**To do**
Exactly reproduce the lines from the one holding "U2 pin GP5: none -> LIGHT" through the end of the records, including both boundary lines but no pictures.

Modification records
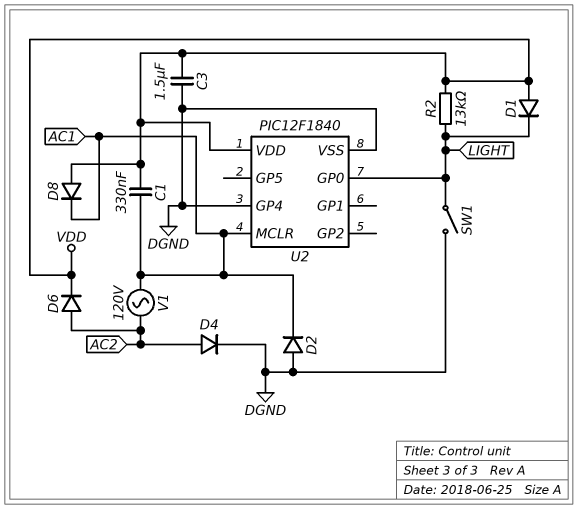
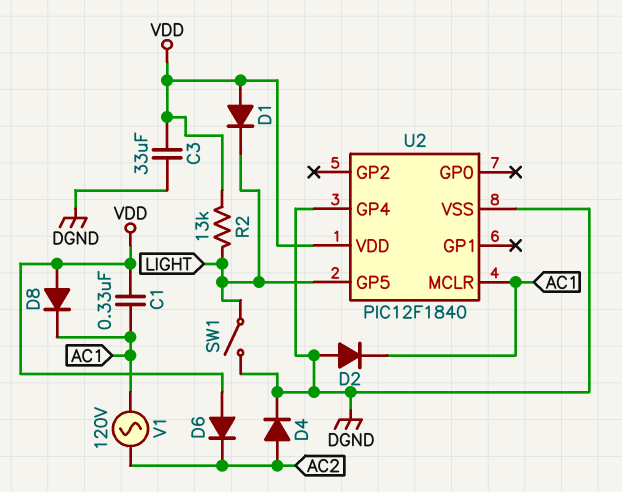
C3: 1.5uF (DGND, VDD) -> 33uF (DGND, VDD)
D6: diode (A AC2, K VDD) -> diode (A VDD, K AC2)
U2 pin GP0: LIGHT -> none
U2 pin GP5: none -> LIGHT

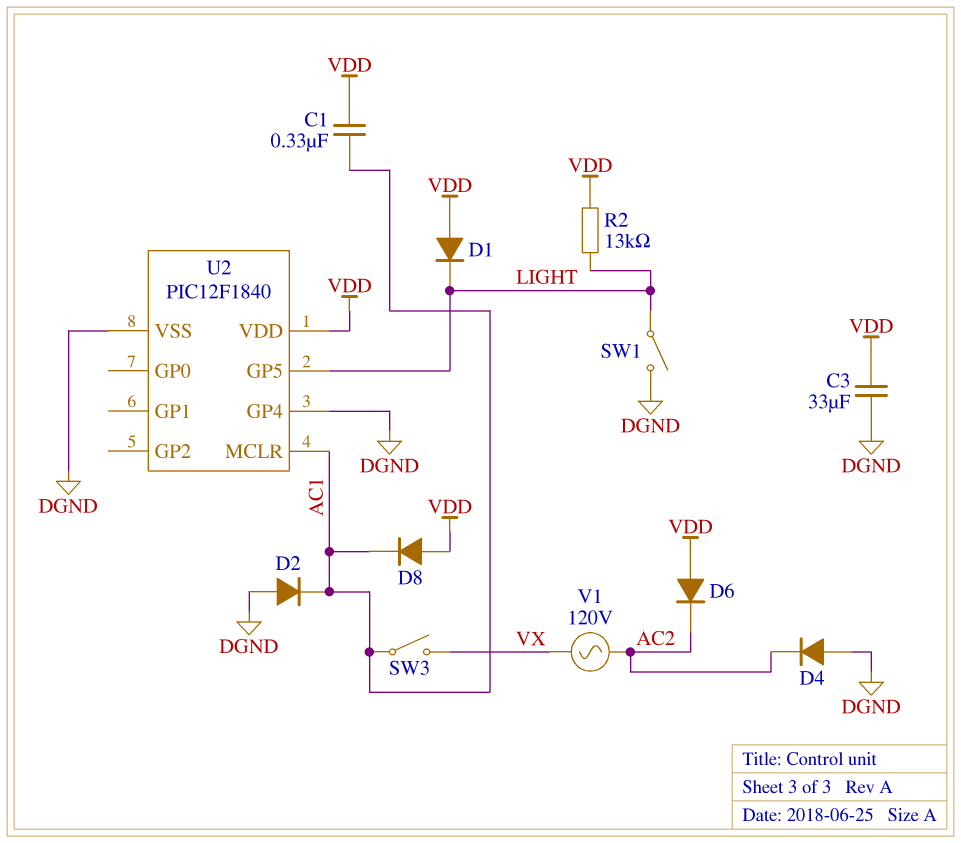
D4: diode (A AC2, K DGND) -> diode (A DGND, K AC2)
SW3: none -> switch (AC1, VX)
V1: AC 120V (AC1, AC2) -> AC 120V (AC2, VX)

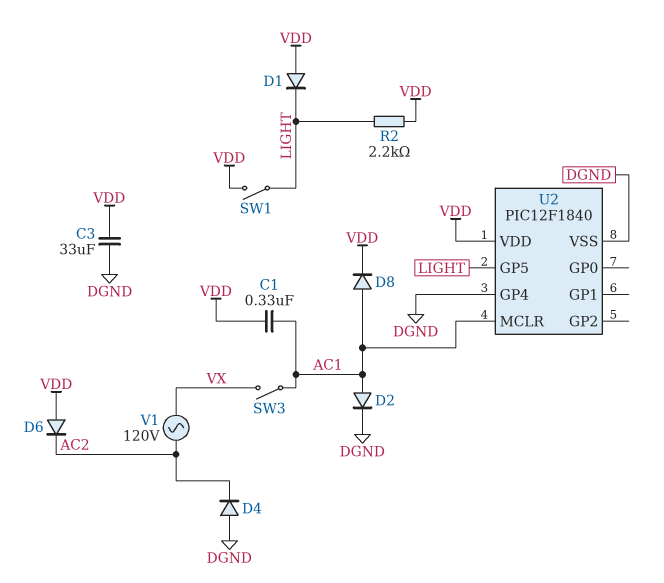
D2: diode (A DGND, K AC1) -> diode (A AC1, K DGND)
D8: diode (A VDD, K AC1) -> diode (A AC1, K VDD)
R2: 13k (LIGHT, VDD) -> 2.2k (LIGHT, VDD)
SW1: switch (DGND, LIGHT) -> switch (LIGHT, VDD)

**The completed task**
U2 pin GP5: none -> LIGHT

D4: diode (A AC2, K DGND) -> diode (A DGND, K AC2)
SW3: none -> switch (AC1, VX)
V1: AC 120V (AC1, AC2) -> AC 120V (AC2, VX)

D2: diode (A DGND, K AC1) -> diode (A AC1, K DGND)
D8: diode (A VDD, K AC1) -> diode (A AC1, K VDD)
R2: 13k (LIGHT, VDD) -> 2.2k (LIGHT, VDD)
SW1: switch (DGND, LIGHT) -> switch (LIGHT, VDD)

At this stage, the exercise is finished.